§ TASK GOAL: Please restate, exactly as written, the lines running from the beginning of the material through the line that has "green star: (94, 149) -> (84, 216), turned 30" in it.

-*-

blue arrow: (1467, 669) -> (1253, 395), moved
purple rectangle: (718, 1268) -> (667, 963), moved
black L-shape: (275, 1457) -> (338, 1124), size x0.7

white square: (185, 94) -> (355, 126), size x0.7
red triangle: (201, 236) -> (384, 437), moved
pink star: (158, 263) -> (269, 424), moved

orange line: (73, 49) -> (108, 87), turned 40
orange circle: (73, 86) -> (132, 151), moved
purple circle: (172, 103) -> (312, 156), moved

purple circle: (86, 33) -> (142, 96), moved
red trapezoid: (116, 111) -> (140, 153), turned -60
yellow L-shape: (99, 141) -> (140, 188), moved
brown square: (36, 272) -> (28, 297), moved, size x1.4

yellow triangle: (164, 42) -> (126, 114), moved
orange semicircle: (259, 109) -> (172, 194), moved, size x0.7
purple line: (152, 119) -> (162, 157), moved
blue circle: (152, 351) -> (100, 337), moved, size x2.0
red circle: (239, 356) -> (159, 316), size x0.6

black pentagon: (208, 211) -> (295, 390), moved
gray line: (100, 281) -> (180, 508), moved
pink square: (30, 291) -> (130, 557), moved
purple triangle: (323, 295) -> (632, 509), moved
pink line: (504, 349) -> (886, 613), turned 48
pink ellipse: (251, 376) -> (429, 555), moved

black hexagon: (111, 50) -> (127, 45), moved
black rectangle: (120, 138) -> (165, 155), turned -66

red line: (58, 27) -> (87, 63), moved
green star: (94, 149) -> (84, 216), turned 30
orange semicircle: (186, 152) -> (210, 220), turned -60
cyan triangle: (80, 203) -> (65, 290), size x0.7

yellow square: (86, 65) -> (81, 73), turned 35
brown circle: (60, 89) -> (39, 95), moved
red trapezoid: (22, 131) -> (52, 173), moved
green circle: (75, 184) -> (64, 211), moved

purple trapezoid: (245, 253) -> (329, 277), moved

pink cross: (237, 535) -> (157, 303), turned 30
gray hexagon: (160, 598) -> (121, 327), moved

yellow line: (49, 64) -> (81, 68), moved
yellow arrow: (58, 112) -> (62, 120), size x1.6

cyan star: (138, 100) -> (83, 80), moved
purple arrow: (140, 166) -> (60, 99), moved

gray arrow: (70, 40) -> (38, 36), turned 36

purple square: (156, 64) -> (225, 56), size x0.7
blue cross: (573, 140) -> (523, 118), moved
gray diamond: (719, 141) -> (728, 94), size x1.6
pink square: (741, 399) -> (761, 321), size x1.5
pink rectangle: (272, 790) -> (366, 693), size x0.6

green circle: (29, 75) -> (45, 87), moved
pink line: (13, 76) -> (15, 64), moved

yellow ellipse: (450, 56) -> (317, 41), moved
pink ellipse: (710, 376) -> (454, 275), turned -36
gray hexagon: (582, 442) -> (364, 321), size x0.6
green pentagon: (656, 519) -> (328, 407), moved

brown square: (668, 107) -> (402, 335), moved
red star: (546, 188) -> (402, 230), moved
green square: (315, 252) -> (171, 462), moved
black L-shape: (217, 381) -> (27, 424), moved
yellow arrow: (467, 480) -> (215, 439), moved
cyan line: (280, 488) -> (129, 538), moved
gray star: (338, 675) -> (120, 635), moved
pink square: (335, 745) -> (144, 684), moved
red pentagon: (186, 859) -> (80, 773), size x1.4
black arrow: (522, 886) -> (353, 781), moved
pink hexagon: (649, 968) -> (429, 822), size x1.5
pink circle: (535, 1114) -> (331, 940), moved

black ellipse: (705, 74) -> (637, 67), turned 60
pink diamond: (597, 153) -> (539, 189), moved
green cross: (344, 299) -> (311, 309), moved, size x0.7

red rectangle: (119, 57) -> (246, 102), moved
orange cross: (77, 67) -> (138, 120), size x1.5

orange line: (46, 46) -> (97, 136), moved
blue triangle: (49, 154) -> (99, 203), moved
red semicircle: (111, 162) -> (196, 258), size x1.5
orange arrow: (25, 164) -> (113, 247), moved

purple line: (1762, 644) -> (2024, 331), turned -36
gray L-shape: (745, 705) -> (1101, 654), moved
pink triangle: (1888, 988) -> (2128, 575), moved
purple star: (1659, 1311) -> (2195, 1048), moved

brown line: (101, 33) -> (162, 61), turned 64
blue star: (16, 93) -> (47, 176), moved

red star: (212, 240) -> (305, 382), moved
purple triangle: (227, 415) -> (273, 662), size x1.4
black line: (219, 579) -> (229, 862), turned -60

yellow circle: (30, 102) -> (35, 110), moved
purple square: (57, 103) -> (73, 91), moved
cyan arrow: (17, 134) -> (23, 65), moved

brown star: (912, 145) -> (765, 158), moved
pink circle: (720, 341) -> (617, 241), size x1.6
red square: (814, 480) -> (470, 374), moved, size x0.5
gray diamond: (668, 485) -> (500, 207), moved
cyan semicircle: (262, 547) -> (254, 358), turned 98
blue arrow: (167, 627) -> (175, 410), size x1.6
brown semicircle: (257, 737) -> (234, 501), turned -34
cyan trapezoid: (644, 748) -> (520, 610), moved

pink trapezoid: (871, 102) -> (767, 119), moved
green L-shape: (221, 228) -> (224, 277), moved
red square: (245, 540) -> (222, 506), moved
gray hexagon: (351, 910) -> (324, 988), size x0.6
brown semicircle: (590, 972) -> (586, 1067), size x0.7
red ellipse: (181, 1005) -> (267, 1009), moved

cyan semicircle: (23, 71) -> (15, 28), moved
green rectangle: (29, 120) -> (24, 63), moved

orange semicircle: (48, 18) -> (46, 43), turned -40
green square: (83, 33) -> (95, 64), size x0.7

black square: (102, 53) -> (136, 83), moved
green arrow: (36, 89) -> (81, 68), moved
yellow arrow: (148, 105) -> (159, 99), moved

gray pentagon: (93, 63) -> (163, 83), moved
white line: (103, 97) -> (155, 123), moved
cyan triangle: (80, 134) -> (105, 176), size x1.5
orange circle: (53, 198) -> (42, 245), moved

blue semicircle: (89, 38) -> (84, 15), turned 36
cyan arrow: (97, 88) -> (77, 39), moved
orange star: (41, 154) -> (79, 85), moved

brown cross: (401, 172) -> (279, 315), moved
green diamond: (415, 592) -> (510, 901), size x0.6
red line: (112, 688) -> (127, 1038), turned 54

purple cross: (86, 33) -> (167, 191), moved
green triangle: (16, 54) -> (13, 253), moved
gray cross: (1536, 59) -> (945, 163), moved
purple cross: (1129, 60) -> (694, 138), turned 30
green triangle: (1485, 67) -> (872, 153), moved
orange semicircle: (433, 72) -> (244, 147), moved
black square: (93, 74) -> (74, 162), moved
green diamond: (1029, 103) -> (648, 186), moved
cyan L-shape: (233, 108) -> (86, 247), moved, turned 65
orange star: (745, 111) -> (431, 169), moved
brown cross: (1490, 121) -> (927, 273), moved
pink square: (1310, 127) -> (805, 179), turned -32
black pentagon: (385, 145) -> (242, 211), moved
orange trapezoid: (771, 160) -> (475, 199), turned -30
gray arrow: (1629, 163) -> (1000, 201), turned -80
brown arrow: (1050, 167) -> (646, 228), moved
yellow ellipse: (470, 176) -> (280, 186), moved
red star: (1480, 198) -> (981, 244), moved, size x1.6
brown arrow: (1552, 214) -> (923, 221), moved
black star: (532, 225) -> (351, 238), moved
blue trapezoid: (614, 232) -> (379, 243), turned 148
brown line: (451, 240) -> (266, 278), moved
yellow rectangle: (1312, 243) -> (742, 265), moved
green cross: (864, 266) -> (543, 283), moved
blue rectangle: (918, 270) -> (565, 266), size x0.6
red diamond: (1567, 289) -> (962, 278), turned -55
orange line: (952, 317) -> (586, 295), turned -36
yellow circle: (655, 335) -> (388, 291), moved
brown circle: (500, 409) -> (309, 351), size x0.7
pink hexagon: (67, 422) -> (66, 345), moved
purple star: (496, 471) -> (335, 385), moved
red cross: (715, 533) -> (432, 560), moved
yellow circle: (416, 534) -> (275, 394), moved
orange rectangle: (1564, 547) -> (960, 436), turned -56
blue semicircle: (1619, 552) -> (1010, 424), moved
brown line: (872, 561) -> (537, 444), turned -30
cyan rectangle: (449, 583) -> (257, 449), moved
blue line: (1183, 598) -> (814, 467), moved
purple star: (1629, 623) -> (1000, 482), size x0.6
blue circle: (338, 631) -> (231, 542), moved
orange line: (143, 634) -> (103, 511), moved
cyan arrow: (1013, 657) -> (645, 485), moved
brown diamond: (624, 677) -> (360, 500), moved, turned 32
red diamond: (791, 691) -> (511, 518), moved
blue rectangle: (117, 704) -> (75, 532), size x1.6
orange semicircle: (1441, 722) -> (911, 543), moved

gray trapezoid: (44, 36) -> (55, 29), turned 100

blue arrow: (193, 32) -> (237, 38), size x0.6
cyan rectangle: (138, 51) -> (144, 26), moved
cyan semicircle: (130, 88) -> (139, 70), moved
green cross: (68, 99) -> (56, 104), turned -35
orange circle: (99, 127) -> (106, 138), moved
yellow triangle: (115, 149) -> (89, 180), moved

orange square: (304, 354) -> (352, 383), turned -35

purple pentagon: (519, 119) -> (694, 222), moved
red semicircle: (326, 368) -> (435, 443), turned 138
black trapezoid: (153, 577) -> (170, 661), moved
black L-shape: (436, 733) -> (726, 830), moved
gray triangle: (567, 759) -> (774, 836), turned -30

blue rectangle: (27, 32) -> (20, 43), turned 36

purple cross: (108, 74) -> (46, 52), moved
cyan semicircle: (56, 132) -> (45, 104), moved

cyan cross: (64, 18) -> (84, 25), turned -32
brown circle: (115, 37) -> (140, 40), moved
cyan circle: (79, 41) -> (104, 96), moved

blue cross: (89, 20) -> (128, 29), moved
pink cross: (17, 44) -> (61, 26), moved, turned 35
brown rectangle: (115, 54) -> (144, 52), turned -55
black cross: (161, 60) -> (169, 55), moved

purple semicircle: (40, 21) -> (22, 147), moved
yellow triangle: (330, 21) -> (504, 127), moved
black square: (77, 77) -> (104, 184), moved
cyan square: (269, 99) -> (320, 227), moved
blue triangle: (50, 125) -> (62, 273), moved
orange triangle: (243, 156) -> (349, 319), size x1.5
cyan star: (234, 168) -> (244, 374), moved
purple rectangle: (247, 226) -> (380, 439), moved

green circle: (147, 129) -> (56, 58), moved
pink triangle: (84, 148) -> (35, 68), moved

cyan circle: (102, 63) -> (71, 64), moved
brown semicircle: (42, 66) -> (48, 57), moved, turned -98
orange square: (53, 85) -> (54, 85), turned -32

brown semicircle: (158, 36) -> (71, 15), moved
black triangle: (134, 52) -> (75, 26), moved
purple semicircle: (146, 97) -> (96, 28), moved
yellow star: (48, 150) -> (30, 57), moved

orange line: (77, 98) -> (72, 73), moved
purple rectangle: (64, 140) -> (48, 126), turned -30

-*-

§ WRITTEN SOLUTION:
blue arrow: (1467, 669) -> (1253, 395), moved
purple rectangle: (718, 1268) -> (667, 963), moved
black L-shape: (275, 1457) -> (338, 1124), size x0.7

white square: (185, 94) -> (355, 126), size x0.7
red triangle: (201, 236) -> (384, 437), moved
pink star: (158, 263) -> (269, 424), moved

orange line: (73, 49) -> (108, 87), turned 40
orange circle: (73, 86) -> (132, 151), moved
purple circle: (172, 103) -> (312, 156), moved

purple circle: (86, 33) -> (142, 96), moved
red trapezoid: (116, 111) -> (140, 153), turned -60
yellow L-shape: (99, 141) -> (140, 188), moved
brown square: (36, 272) -> (28, 297), moved, size x1.4

yellow triangle: (164, 42) -> (126, 114), moved
orange semicircle: (259, 109) -> (172, 194), moved, size x0.7
purple line: (152, 119) -> (162, 157), moved
blue circle: (152, 351) -> (100, 337), moved, size x2.0
red circle: (239, 356) -> (159, 316), size x0.6

black pentagon: (208, 211) -> (295, 390), moved
gray line: (100, 281) -> (180, 508), moved
pink square: (30, 291) -> (130, 557), moved
purple triangle: (323, 295) -> (632, 509), moved
pink line: (504, 349) -> (886, 613), turned 48
pink ellipse: (251, 376) -> (429, 555), moved

black hexagon: (111, 50) -> (127, 45), moved
black rectangle: (120, 138) -> (165, 155), turned -66

red line: (58, 27) -> (87, 63), moved
green star: (94, 149) -> (84, 216), turned 30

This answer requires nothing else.